(EXCERPTED DATA)

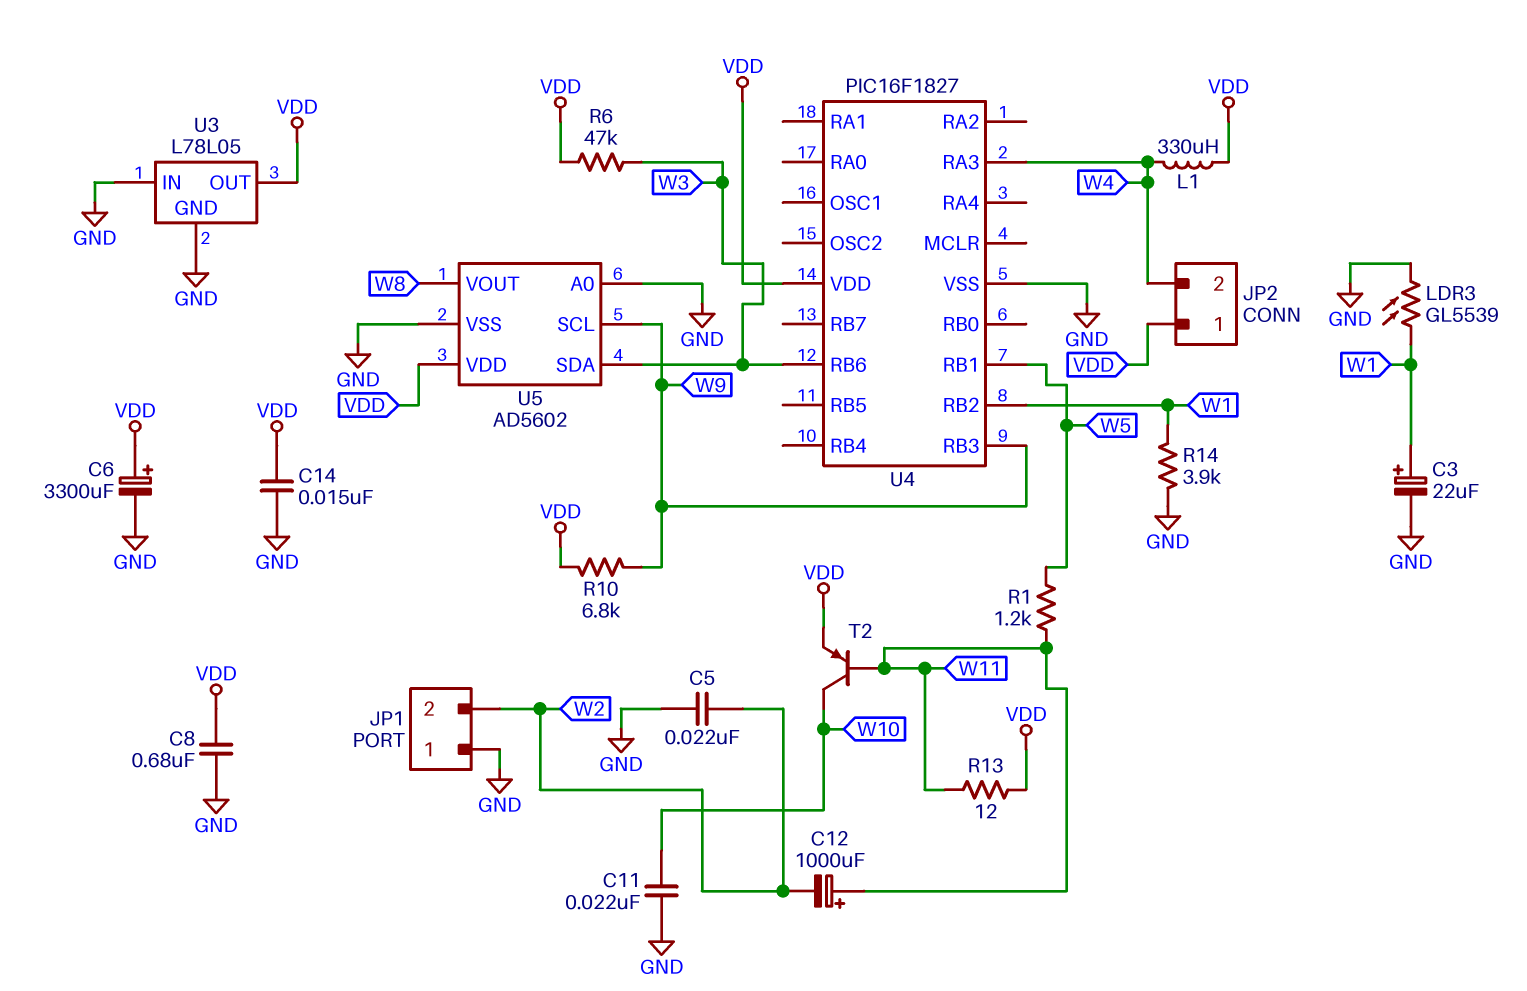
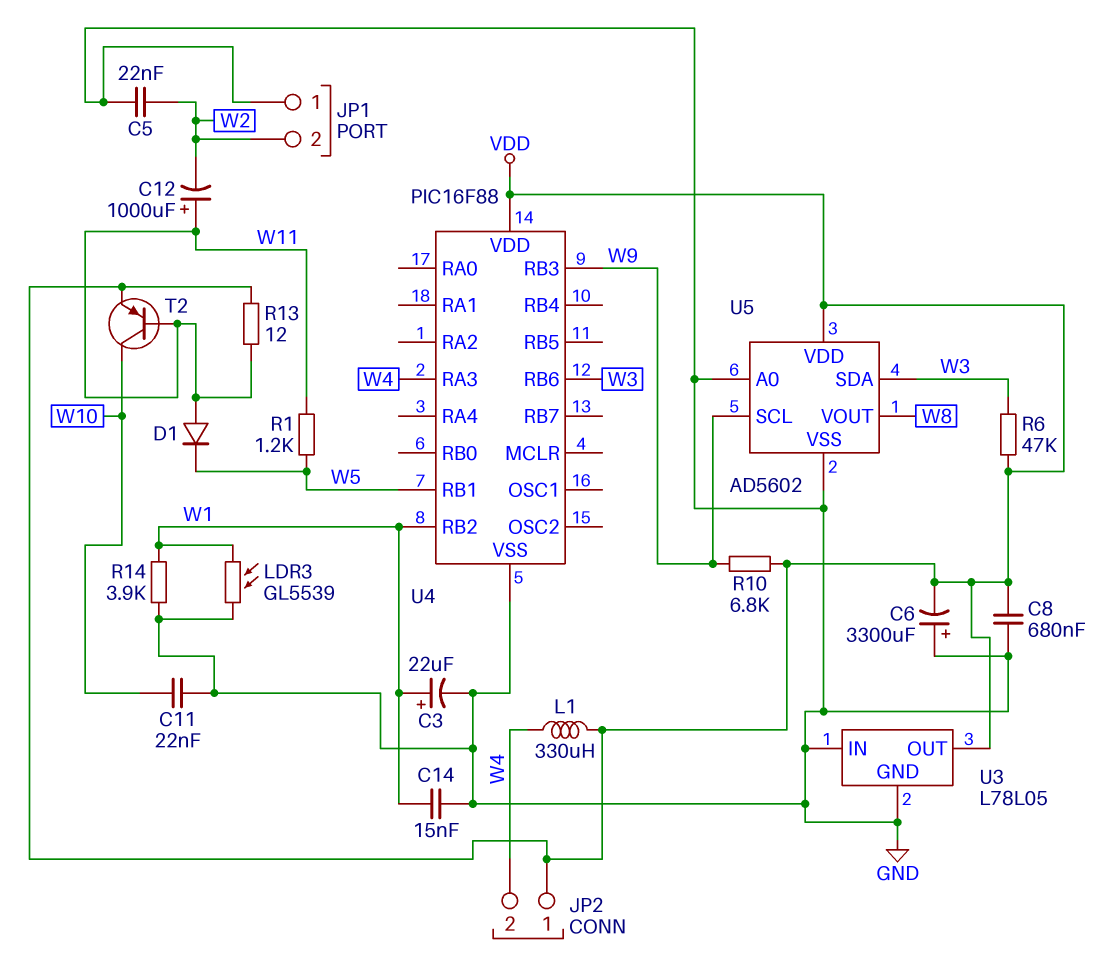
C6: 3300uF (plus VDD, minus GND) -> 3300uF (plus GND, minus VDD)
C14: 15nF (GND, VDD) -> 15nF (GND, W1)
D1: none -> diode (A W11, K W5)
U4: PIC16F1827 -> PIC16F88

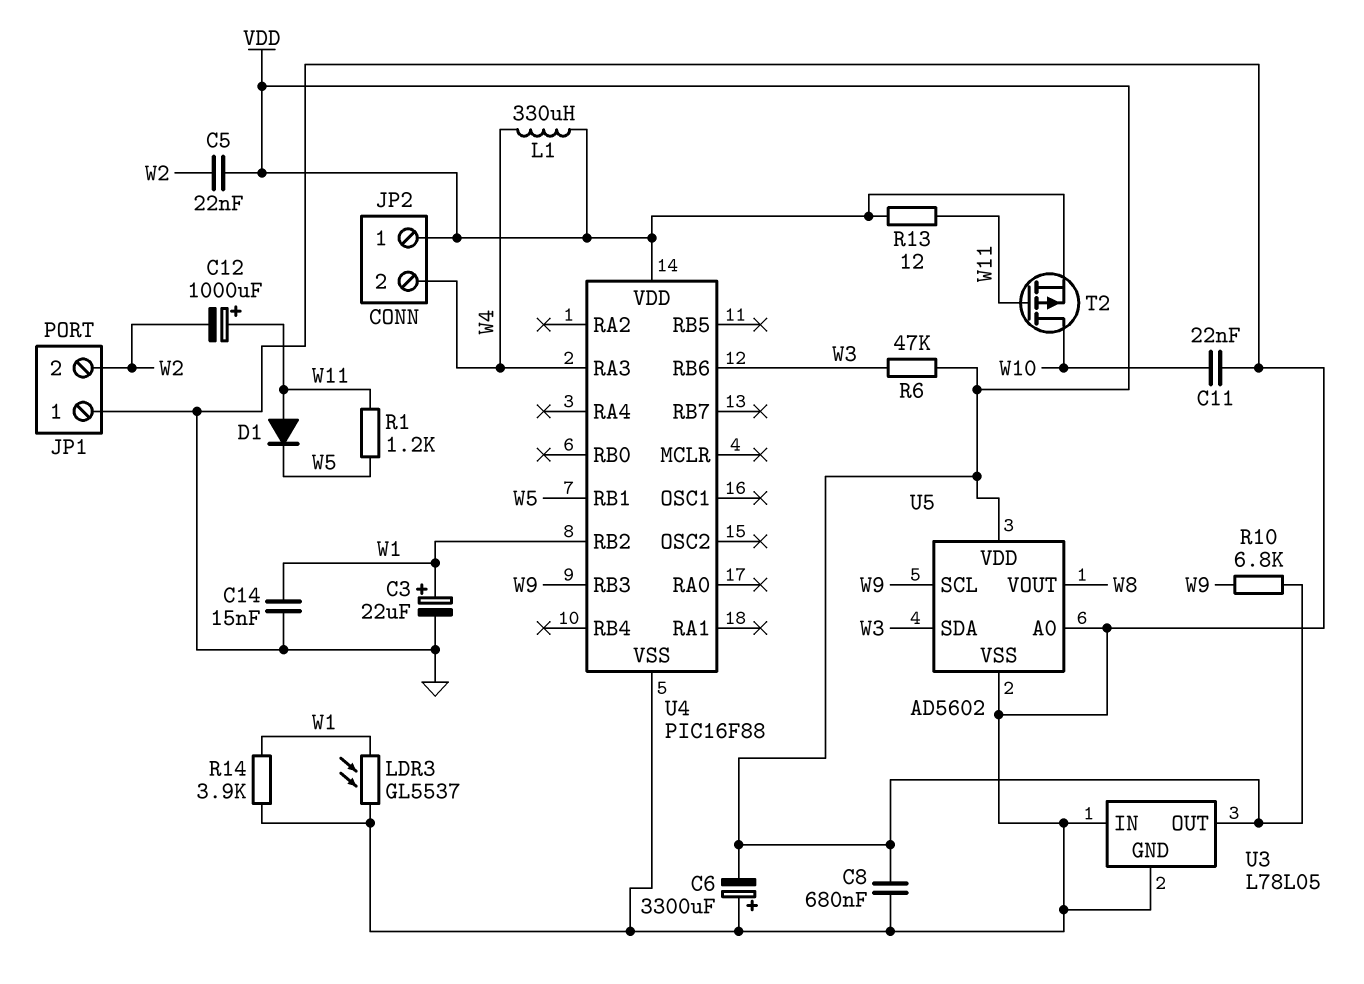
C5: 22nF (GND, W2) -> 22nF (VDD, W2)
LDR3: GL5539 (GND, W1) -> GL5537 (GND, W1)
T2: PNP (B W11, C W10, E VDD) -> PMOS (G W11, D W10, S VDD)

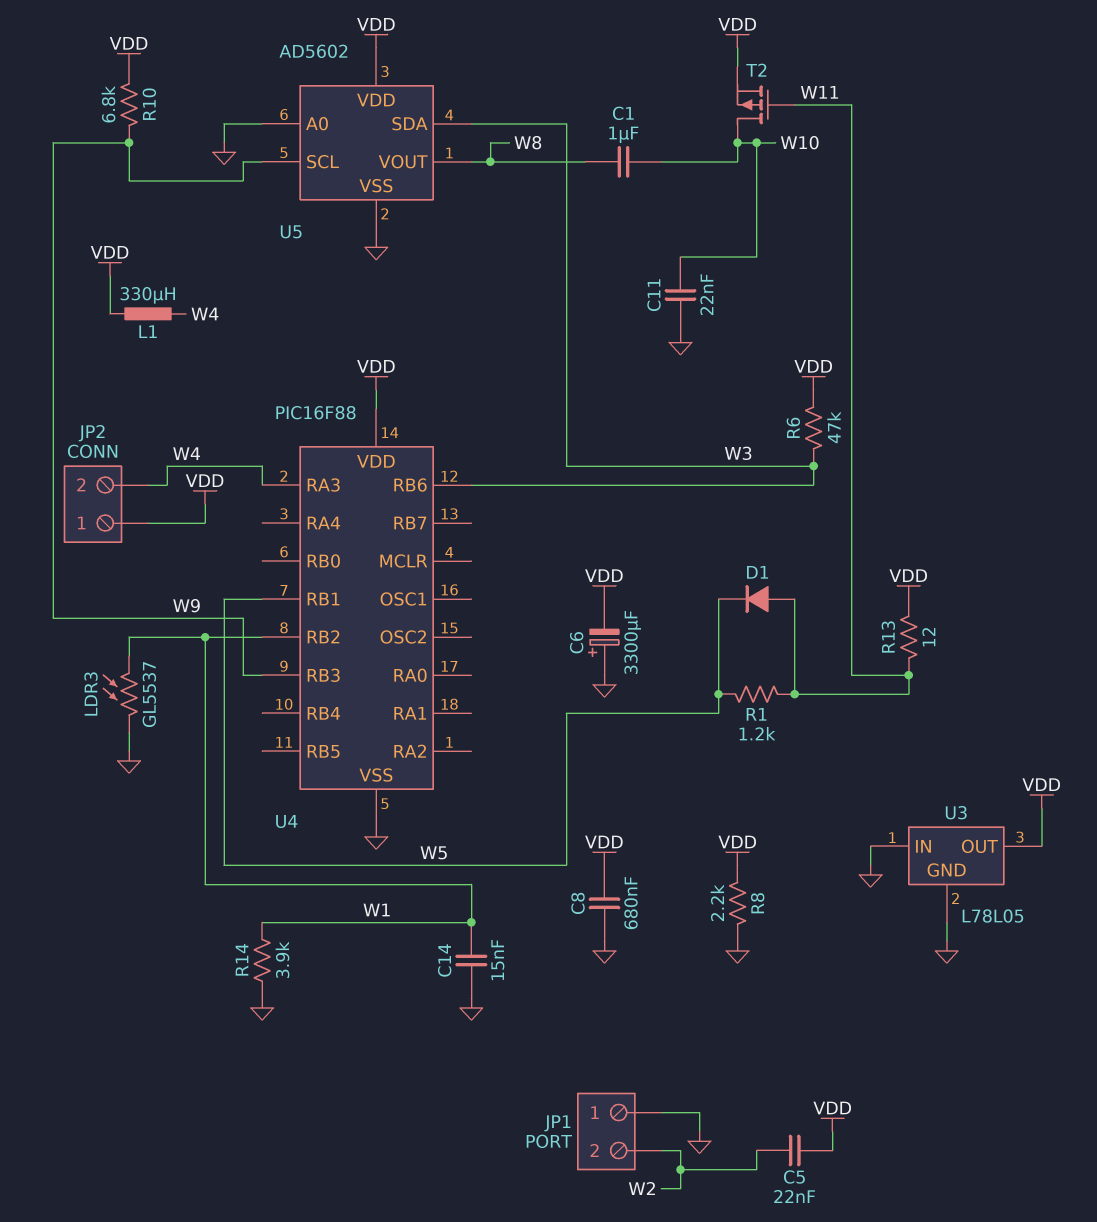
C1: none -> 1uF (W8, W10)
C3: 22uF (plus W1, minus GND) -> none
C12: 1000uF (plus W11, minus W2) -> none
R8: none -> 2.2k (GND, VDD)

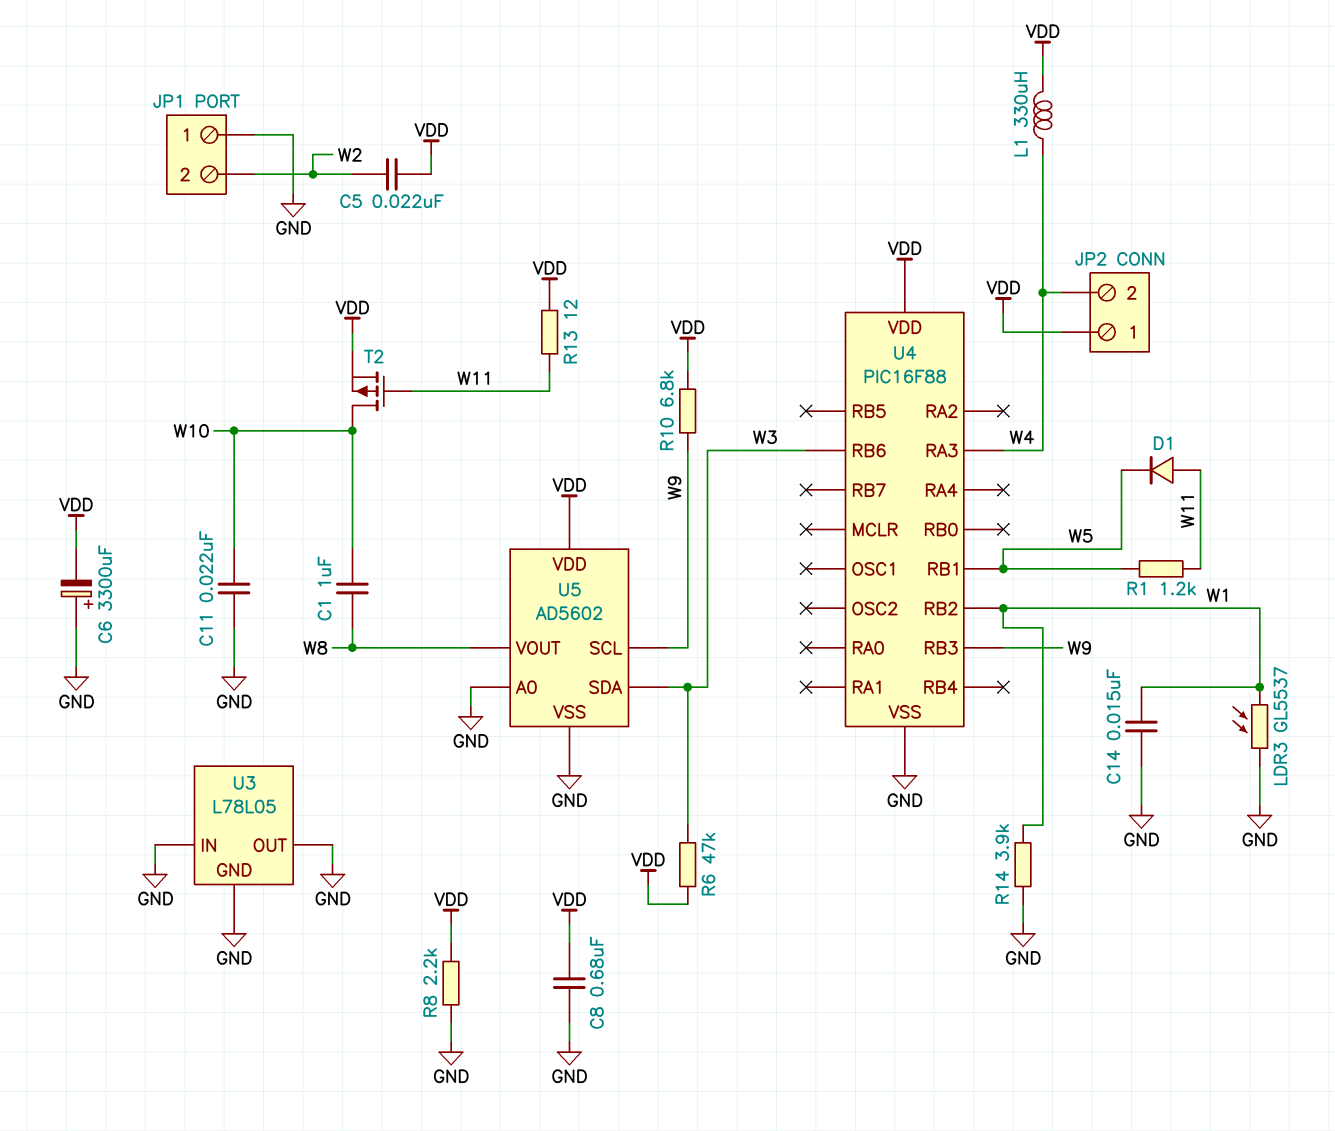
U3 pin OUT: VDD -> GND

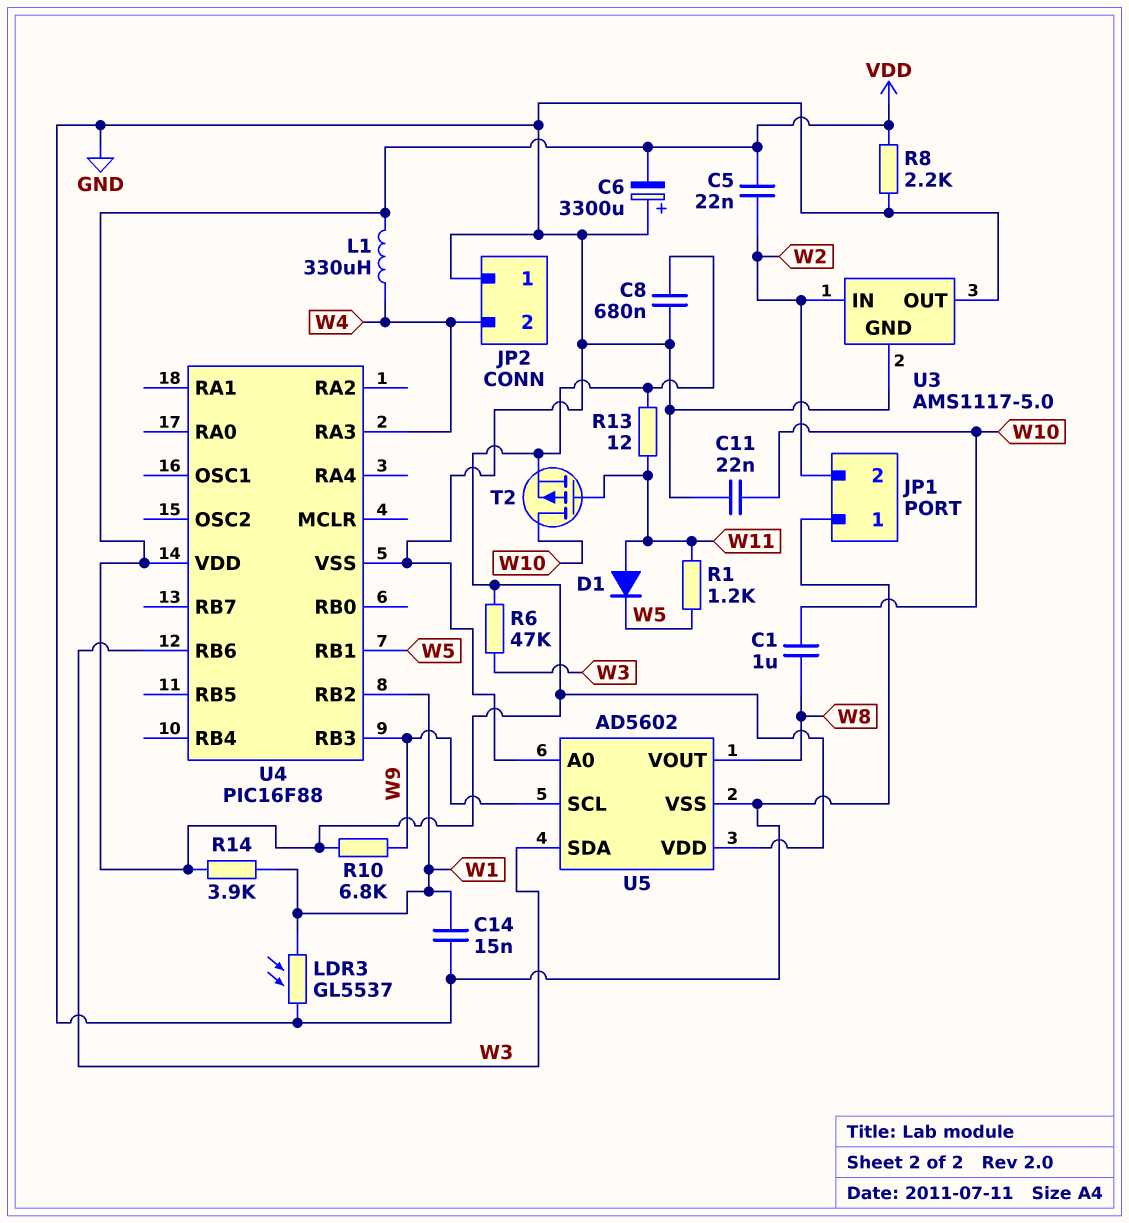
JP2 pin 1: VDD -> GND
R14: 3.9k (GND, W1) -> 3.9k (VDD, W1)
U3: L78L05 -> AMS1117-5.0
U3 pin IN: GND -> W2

(End EXCERPTED DATA)

- TO DO: Could you write out all the records exactly, without the pictures?

- EXERCISE ANSWER:
C6: 3300uF (plus VDD, minus GND) -> 3300uF (plus GND, minus VDD)
C14: 15nF (GND, VDD) -> 15nF (GND, W1)
D1: none -> diode (A W11, K W5)
U4: PIC16F1827 -> PIC16F88

C5: 22nF (GND, W2) -> 22nF (VDD, W2)
LDR3: GL5539 (GND, W1) -> GL5537 (GND, W1)
T2: PNP (B W11, C W10, E VDD) -> PMOS (G W11, D W10, S VDD)

C1: none -> 1uF (W8, W10)
C3: 22uF (plus W1, minus GND) -> none
C12: 1000uF (plus W11, minus W2) -> none
R8: none -> 2.2k (GND, VDD)

U3 pin OUT: VDD -> GND

JP2 pin 1: VDD -> GND
R14: 3.9k (GND, W1) -> 3.9k (VDD, W1)
U3: L78L05 -> AMS1117-5.0
U3 pin IN: GND -> W2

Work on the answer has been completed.